### Task goal:
Set down exactly the lines below, starting at the one that contains "now: turquoise_nitamok" and ending at the one that contains "now: brown_funesek", with both of those lines included and nothing else.

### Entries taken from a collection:

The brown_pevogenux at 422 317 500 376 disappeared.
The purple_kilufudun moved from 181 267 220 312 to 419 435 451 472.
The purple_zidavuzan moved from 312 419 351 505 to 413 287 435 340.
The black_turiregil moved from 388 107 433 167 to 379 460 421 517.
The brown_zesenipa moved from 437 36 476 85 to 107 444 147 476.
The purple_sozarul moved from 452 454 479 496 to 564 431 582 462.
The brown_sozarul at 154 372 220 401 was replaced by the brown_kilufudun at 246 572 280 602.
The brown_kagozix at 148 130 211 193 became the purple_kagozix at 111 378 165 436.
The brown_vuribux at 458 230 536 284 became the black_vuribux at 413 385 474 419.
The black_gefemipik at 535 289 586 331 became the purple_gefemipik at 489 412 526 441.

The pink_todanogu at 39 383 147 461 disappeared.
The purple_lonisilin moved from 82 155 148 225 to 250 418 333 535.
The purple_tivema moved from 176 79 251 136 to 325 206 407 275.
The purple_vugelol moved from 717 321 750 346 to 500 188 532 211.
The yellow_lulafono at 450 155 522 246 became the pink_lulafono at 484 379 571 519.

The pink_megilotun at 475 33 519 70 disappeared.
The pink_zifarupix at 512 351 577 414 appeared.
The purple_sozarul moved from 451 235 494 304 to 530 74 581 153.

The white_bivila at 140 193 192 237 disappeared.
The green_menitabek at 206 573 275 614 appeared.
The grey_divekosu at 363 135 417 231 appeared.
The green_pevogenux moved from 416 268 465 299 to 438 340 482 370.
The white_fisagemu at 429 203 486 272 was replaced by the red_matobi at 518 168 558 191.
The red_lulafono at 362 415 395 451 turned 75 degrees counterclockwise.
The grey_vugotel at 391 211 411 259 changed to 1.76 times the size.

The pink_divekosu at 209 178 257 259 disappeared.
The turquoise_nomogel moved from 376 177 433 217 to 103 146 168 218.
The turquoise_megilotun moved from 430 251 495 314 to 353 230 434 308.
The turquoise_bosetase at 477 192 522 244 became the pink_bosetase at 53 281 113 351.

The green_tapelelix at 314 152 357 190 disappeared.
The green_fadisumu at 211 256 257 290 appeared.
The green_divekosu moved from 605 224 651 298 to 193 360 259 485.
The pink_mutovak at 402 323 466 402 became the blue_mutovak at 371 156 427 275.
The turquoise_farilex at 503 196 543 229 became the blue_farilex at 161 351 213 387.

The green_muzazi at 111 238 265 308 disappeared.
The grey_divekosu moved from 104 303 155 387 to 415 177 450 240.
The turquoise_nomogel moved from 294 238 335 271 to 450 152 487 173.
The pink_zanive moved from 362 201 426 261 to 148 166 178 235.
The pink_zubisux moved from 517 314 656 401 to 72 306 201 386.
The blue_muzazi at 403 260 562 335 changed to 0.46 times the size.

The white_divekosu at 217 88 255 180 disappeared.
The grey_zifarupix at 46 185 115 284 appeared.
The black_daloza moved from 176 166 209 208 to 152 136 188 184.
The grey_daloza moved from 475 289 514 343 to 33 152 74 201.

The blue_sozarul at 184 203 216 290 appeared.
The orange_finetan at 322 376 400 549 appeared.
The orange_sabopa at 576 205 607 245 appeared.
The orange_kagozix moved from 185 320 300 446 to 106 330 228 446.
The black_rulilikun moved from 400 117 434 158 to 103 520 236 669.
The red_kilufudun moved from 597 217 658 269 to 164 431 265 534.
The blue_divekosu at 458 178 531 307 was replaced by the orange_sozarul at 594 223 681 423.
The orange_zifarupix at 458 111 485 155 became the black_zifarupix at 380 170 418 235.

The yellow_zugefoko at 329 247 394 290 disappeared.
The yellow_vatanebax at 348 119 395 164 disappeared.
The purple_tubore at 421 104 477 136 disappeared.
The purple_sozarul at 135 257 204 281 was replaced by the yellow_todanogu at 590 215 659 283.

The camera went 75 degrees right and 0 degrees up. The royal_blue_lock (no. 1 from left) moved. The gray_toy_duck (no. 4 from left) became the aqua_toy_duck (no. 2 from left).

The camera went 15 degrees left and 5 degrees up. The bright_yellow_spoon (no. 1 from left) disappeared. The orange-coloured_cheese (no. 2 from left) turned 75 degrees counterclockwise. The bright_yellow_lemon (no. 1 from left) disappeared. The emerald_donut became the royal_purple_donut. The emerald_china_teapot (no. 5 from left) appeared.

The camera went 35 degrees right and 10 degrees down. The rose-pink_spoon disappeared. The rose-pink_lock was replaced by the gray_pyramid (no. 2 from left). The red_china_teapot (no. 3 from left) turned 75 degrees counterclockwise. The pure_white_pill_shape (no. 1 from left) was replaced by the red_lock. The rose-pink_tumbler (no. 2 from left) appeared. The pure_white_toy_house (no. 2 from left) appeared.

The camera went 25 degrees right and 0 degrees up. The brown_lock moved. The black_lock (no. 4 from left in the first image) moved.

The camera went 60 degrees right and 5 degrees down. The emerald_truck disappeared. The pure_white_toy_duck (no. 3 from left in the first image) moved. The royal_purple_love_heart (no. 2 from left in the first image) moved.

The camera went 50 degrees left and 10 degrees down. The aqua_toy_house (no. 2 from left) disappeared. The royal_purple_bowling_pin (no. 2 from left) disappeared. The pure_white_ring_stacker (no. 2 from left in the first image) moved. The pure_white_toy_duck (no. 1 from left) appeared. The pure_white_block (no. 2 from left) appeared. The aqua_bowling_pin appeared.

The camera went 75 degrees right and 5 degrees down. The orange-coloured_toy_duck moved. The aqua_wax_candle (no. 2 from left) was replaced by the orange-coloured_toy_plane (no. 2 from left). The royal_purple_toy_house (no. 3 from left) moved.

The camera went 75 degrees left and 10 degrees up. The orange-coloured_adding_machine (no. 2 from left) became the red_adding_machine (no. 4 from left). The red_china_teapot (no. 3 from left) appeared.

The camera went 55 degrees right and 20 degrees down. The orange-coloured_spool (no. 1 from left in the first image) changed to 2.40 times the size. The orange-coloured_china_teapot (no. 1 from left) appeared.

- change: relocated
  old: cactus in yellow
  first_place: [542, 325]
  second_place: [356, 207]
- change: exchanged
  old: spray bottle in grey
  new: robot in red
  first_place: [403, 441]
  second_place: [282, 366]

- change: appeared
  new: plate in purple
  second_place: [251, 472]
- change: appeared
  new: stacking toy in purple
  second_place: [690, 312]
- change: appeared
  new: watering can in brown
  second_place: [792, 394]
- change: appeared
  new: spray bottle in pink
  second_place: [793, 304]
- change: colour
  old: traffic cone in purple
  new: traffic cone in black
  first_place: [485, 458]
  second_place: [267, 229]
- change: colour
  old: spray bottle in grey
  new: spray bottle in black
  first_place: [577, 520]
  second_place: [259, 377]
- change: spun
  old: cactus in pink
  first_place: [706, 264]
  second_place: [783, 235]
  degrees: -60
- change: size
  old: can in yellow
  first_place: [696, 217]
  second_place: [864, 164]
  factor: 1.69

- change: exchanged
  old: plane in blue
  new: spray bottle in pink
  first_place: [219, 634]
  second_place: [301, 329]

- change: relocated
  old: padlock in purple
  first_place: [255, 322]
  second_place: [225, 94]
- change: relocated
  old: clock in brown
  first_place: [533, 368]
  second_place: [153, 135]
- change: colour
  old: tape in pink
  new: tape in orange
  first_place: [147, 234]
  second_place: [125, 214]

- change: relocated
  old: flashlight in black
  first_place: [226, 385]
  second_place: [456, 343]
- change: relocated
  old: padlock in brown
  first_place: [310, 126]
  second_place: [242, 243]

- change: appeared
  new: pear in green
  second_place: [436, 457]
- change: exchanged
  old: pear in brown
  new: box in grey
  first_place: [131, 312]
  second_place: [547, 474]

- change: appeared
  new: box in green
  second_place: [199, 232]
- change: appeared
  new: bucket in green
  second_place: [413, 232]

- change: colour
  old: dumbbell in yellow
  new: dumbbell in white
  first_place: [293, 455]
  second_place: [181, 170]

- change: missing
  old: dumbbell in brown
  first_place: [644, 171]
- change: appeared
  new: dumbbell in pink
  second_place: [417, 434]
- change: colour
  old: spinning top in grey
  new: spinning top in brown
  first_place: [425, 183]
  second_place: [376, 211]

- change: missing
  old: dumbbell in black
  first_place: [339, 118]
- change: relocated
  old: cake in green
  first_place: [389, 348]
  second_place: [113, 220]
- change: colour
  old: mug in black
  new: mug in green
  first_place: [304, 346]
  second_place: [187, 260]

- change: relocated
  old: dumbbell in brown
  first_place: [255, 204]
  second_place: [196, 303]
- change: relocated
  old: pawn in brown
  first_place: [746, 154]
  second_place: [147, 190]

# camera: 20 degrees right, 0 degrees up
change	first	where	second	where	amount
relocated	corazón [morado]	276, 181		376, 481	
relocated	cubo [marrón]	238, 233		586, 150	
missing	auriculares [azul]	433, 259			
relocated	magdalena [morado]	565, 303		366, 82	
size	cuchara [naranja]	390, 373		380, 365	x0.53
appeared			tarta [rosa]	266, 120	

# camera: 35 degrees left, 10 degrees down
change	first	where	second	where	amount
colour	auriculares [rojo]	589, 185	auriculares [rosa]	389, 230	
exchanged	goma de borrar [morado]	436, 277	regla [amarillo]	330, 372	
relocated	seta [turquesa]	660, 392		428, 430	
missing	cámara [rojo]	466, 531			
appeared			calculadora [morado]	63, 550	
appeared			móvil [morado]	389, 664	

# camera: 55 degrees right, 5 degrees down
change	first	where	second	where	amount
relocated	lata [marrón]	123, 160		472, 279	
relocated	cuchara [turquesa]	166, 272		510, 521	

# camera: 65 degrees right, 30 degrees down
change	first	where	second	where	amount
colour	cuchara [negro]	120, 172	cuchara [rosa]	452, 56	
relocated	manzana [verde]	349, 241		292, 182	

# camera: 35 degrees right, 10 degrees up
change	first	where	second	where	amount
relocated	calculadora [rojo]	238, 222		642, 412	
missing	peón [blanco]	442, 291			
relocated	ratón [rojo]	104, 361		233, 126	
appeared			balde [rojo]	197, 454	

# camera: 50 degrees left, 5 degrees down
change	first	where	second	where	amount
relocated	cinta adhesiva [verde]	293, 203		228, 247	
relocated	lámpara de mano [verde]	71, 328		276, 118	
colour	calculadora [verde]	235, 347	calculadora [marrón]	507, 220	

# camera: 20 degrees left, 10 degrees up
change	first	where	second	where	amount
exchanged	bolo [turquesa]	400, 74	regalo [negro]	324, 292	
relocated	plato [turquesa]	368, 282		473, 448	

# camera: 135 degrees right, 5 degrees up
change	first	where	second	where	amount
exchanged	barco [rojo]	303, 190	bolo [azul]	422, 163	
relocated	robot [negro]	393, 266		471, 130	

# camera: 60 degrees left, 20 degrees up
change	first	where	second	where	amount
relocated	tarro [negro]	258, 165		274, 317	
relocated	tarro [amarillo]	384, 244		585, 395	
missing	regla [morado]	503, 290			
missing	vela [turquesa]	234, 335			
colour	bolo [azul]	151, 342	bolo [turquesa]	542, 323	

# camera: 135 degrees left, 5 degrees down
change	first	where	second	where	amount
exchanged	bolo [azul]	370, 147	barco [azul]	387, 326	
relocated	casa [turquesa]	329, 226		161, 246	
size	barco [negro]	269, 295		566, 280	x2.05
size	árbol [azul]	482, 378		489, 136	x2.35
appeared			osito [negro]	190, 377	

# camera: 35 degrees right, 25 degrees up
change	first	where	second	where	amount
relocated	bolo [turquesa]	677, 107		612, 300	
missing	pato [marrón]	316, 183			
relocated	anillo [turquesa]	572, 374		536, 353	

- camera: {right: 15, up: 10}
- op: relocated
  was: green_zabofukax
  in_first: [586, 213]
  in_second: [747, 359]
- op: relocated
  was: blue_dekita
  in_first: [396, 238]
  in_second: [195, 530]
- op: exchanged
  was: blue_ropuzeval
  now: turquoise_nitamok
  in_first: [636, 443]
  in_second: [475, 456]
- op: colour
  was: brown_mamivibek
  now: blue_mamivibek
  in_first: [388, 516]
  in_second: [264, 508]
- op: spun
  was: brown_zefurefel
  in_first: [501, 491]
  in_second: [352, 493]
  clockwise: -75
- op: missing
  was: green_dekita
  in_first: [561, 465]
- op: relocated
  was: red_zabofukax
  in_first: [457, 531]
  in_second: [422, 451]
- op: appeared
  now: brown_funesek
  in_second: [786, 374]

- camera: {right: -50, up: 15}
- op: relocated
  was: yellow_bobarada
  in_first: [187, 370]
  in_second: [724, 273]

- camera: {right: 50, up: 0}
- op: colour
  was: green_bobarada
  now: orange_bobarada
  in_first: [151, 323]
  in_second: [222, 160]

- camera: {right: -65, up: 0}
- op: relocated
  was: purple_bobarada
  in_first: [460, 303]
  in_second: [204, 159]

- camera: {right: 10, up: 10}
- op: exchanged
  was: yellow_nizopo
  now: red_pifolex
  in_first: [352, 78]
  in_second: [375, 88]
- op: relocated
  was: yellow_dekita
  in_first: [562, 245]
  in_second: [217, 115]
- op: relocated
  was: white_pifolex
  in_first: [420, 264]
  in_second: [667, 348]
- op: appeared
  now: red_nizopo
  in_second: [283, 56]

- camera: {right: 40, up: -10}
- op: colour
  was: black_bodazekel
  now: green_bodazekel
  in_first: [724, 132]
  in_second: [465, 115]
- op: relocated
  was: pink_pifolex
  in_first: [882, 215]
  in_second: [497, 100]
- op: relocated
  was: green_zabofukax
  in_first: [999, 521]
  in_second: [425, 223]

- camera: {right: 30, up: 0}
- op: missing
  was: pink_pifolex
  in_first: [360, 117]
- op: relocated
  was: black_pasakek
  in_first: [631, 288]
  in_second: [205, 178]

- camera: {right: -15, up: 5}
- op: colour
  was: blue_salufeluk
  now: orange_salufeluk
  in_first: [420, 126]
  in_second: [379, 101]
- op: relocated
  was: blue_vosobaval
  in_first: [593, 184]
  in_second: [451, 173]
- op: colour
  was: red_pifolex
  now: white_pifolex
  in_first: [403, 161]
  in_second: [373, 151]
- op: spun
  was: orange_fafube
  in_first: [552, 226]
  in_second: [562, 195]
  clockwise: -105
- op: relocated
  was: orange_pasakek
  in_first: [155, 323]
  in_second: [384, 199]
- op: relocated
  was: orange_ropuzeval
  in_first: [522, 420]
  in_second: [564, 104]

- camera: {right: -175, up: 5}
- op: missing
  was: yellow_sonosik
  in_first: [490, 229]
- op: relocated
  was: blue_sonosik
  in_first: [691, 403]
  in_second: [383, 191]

### Completed exercise:
  now: turquoise_nitamok
  in_first: [636, 443]
  in_second: [475, 456]
- op: colour
  was: brown_mamivibek
  now: blue_mamivibek
  in_first: [388, 516]
  in_second: [264, 508]
- op: spun
  was: brown_zefurefel
  in_first: [501, 491]
  in_second: [352, 493]
  clockwise: -75
- op: missing
  was: green_dekita
  in_first: [561, 465]
- op: relocated
  was: red_zabofukax
  in_first: [457, 531]
  in_second: [422, 451]
- op: appeared
  now: brown_funesek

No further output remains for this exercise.